**Spatial reasoning data**
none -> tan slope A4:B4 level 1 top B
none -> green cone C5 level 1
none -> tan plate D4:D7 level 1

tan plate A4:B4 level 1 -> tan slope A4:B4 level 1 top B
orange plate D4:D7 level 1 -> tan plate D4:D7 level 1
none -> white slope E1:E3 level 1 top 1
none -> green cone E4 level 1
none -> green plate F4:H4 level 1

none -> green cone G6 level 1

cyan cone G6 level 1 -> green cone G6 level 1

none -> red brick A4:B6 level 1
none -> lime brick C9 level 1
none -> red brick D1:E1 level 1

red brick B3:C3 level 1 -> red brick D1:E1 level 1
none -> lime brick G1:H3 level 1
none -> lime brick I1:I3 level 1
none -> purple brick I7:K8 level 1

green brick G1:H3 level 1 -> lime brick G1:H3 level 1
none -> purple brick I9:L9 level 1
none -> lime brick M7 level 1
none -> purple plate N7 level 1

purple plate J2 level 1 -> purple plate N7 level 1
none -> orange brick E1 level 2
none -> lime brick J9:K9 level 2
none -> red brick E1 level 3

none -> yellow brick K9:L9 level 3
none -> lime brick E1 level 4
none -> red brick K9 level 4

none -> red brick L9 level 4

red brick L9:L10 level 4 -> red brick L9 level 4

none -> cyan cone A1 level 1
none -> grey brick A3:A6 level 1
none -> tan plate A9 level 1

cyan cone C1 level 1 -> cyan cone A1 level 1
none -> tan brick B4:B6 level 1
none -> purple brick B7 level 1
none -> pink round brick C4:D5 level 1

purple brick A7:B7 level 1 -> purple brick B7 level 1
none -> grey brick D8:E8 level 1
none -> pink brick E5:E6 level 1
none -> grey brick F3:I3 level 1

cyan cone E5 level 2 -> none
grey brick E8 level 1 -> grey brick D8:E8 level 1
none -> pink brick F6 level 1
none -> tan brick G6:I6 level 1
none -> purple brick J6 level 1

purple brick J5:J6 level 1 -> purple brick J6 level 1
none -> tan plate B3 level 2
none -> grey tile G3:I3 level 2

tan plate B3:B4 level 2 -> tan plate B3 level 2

**HOW TO COMPLETE THIS TASK**
Reproduce all the data word for word.

**RESPONSE**
none -> tan slope A4:B4 level 1 top B
none -> green cone C5 level 1
none -> tan plate D4:D7 level 1

tan plate A4:B4 level 1 -> tan slope A4:B4 level 1 top B
orange plate D4:D7 level 1 -> tan plate D4:D7 level 1
none -> white slope E1:E3 level 1 top 1
none -> green cone E4 level 1
none -> green plate F4:H4 level 1

none -> green cone G6 level 1

cyan cone G6 level 1 -> green cone G6 level 1

none -> red brick A4:B6 level 1
none -> lime brick C9 level 1
none -> red brick D1:E1 level 1

red brick B3:C3 level 1 -> red brick D1:E1 level 1
none -> lime brick G1:H3 level 1
none -> lime brick I1:I3 level 1
none -> purple brick I7:K8 level 1

green brick G1:H3 level 1 -> lime brick G1:H3 level 1
none -> purple brick I9:L9 level 1
none -> lime brick M7 level 1
none -> purple plate N7 level 1

purple plate J2 level 1 -> purple plate N7 level 1
none -> orange brick E1 level 2
none -> lime brick J9:K9 level 2
none -> red brick E1 level 3

none -> yellow brick K9:L9 level 3
none -> lime brick E1 level 4
none -> red brick K9 level 4

none -> red brick L9 level 4

red brick L9:L10 level 4 -> red brick L9 level 4

none -> cyan cone A1 level 1
none -> grey brick A3:A6 level 1
none -> tan plate A9 level 1

cyan cone C1 level 1 -> cyan cone A1 level 1
none -> tan brick B4:B6 level 1
none -> purple brick B7 level 1
none -> pink round brick C4:D5 level 1

purple brick A7:B7 level 1 -> purple brick B7 level 1
none -> grey brick D8:E8 level 1
none -> pink brick E5:E6 level 1
none -> grey brick F3:I3 level 1

cyan cone E5 level 2 -> none
grey brick E8 level 1 -> grey brick D8:E8 level 1
none -> pink brick F6 level 1
none -> tan brick G6:I6 level 1
none -> purple brick J6 level 1

purple brick J5:J6 level 1 -> purple brick J6 level 1
none -> tan plate B3 level 2
none -> grey tile G3:I3 level 2

tan plate B3:B4 level 2 -> tan plate B3 level 2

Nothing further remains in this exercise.